_Exercise prompt_. Below is a listing; retype exactly the lines between the one containing "yellow square: (33, 30) -> (60, 89), moved" and the one containing "cyan line: (63, 320) -> (35, 312), turned -66", inclusive, minus the pictures.

_Exercise input_.

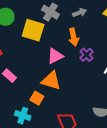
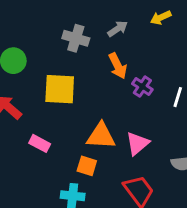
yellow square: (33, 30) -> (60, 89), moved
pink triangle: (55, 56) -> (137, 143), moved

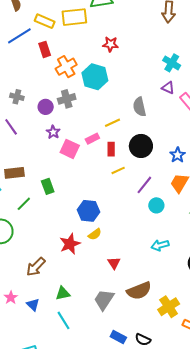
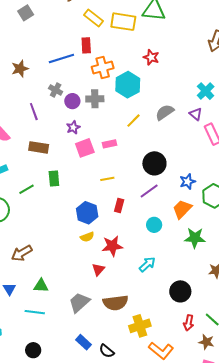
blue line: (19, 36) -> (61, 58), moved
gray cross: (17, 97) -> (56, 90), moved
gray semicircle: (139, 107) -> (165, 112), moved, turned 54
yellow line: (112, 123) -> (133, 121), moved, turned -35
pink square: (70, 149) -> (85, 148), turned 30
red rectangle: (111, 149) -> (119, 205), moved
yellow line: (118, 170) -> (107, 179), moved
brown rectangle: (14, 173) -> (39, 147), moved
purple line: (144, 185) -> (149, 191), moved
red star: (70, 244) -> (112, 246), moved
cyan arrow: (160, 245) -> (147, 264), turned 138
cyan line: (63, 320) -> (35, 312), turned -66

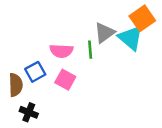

* * *

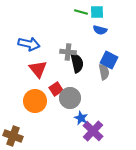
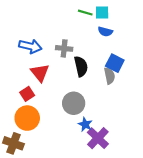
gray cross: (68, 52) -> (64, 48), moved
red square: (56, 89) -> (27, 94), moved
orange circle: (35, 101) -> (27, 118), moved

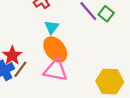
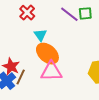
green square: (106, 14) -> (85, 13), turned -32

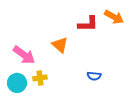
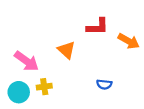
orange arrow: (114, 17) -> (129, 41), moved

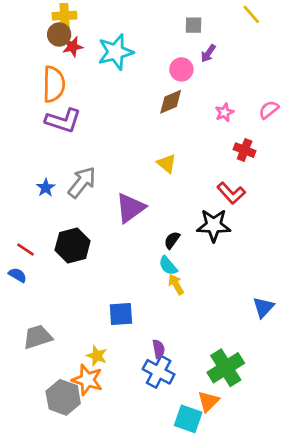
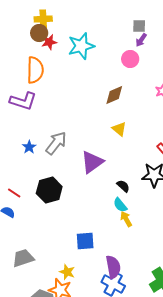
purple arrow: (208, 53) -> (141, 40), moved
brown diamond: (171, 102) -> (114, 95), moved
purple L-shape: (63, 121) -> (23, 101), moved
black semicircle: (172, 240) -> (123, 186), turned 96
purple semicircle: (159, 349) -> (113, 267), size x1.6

--

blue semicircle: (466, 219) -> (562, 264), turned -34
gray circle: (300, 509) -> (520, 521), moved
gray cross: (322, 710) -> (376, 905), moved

_Result of the exercise_.
yellow square: (33, 30) -> (60, 89), moved
pink triangle: (55, 56) -> (137, 143), moved

blue line: (19, 36) -> (61, 58), moved
gray cross: (17, 97) -> (56, 90), moved
gray semicircle: (139, 107) -> (165, 112), moved, turned 54
yellow line: (112, 123) -> (133, 121), moved, turned -35
pink square: (70, 149) -> (85, 148), turned 30
red rectangle: (111, 149) -> (119, 205), moved
yellow line: (118, 170) -> (107, 179), moved
brown rectangle: (14, 173) -> (39, 147), moved
purple line: (144, 185) -> (149, 191), moved
red star: (70, 244) -> (112, 246), moved
cyan arrow: (160, 245) -> (147, 264), turned 138
cyan line: (63, 320) -> (35, 312), turned -66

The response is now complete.